__Task statement__: Beginning at the line that contains "(395, 533) = (496, 555): white", output each line exactly through the end of the records, and drop any pictures.

Available data: Begin

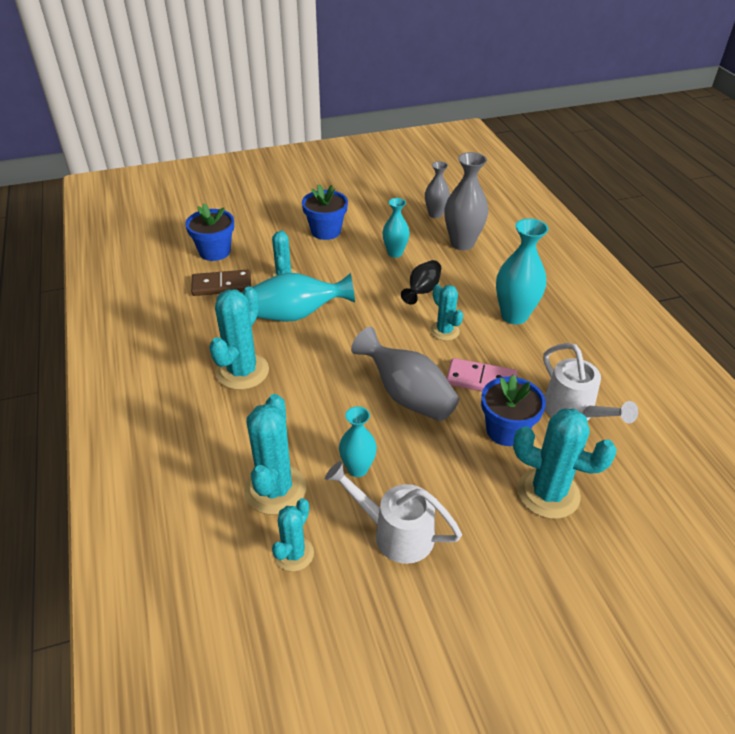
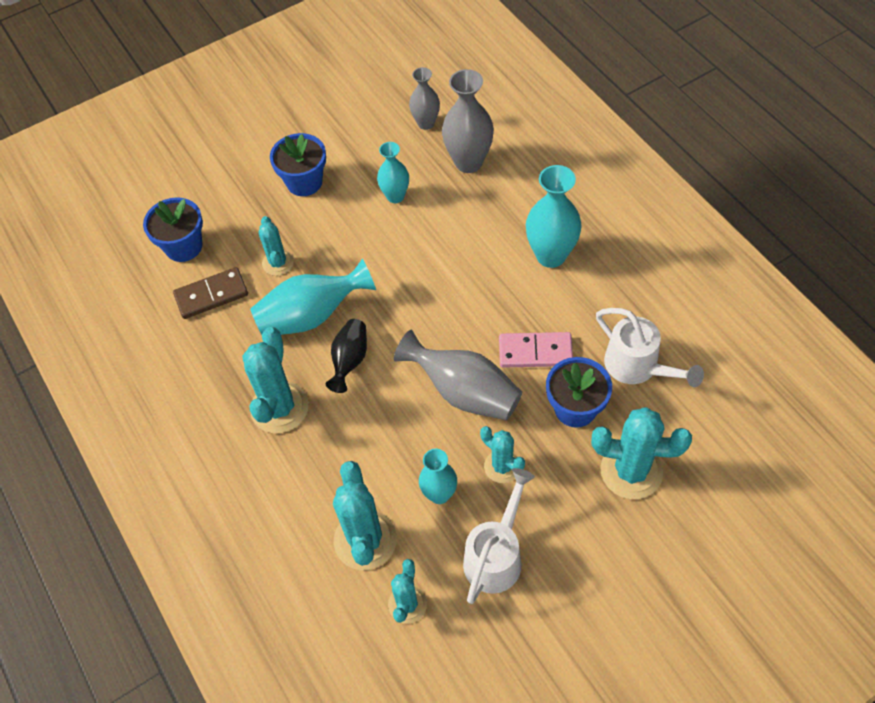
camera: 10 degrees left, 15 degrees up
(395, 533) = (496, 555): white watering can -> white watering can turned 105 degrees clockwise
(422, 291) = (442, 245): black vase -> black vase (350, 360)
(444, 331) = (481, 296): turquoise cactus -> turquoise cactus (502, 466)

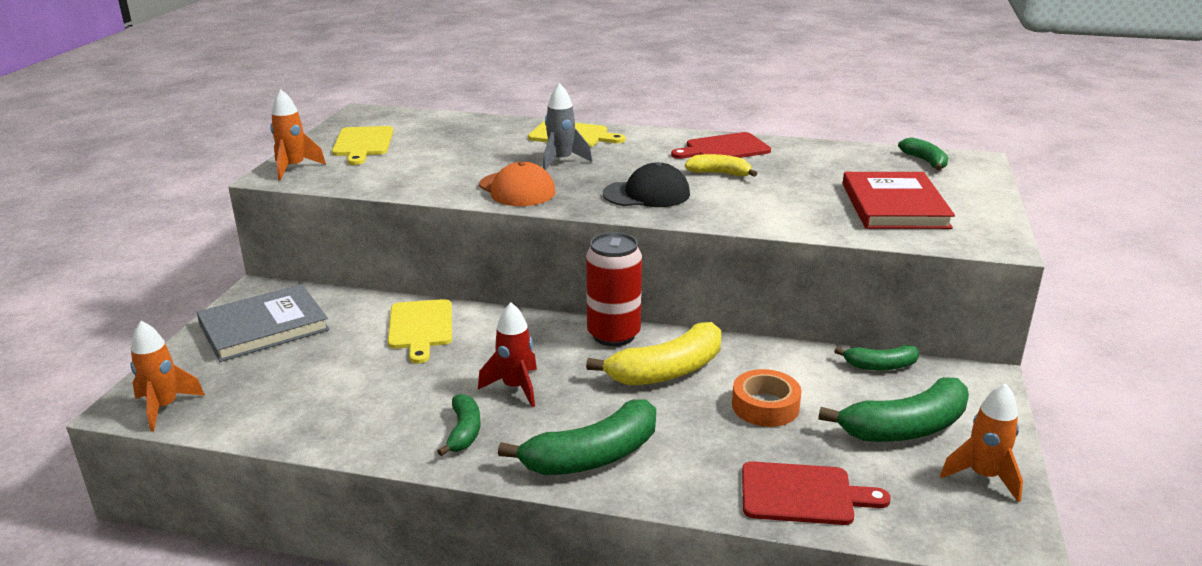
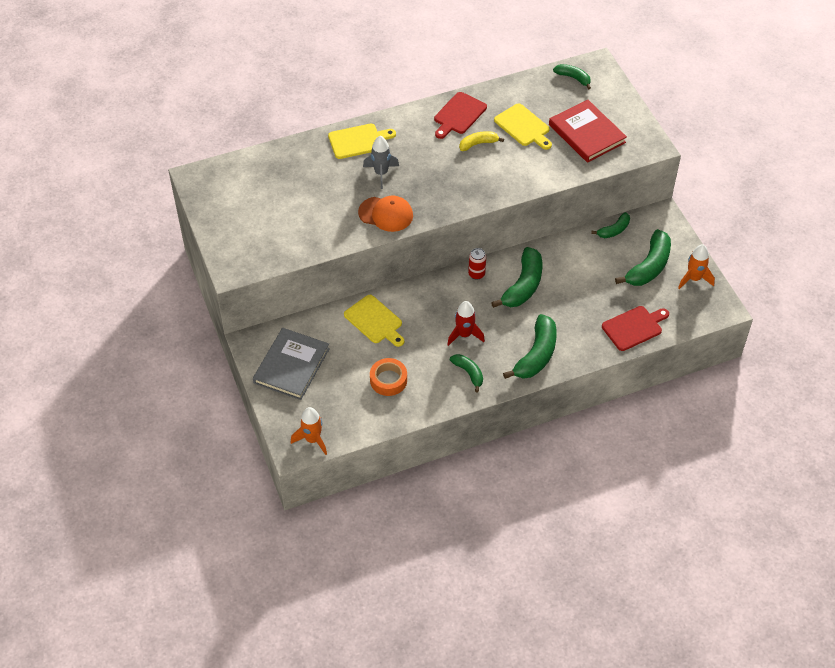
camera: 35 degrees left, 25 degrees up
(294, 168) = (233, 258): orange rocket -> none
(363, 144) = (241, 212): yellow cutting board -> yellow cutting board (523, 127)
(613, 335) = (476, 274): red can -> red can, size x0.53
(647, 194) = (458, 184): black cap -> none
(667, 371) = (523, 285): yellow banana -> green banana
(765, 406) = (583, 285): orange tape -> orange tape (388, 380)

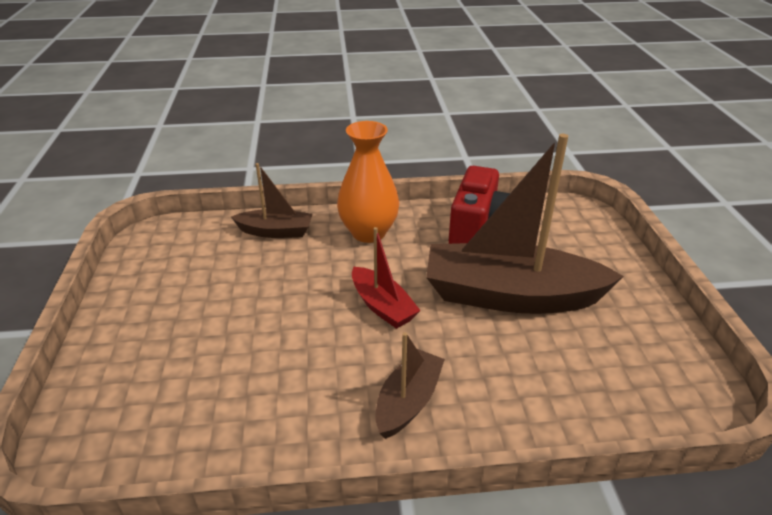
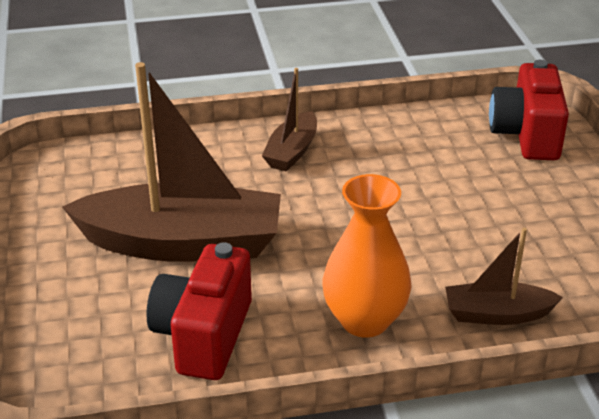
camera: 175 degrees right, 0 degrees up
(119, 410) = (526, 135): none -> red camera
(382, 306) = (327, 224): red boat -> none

Available data: End

__Solution to the problem__:
(395, 533) = (496, 555): white watering can -> white watering can turned 105 degrees clockwise
(422, 291) = (442, 245): black vase -> black vase (350, 360)
(444, 331) = (481, 296): turquoise cactus -> turquoise cactus (502, 466)

camera: 35 degrees left, 25 degrees up
(294, 168) = (233, 258): orange rocket -> none
(363, 144) = (241, 212): yellow cutting board -> yellow cutting board (523, 127)
(613, 335) = (476, 274): red can -> red can, size x0.53
(647, 194) = (458, 184): black cap -> none
(667, 371) = (523, 285): yellow banana -> green banana
(765, 406) = (583, 285): orange tape -> orange tape (388, 380)

camera: 175 degrees right, 0 degrees up
(119, 410) = (526, 135): none -> red camera
(382, 306) = (327, 224): red boat -> none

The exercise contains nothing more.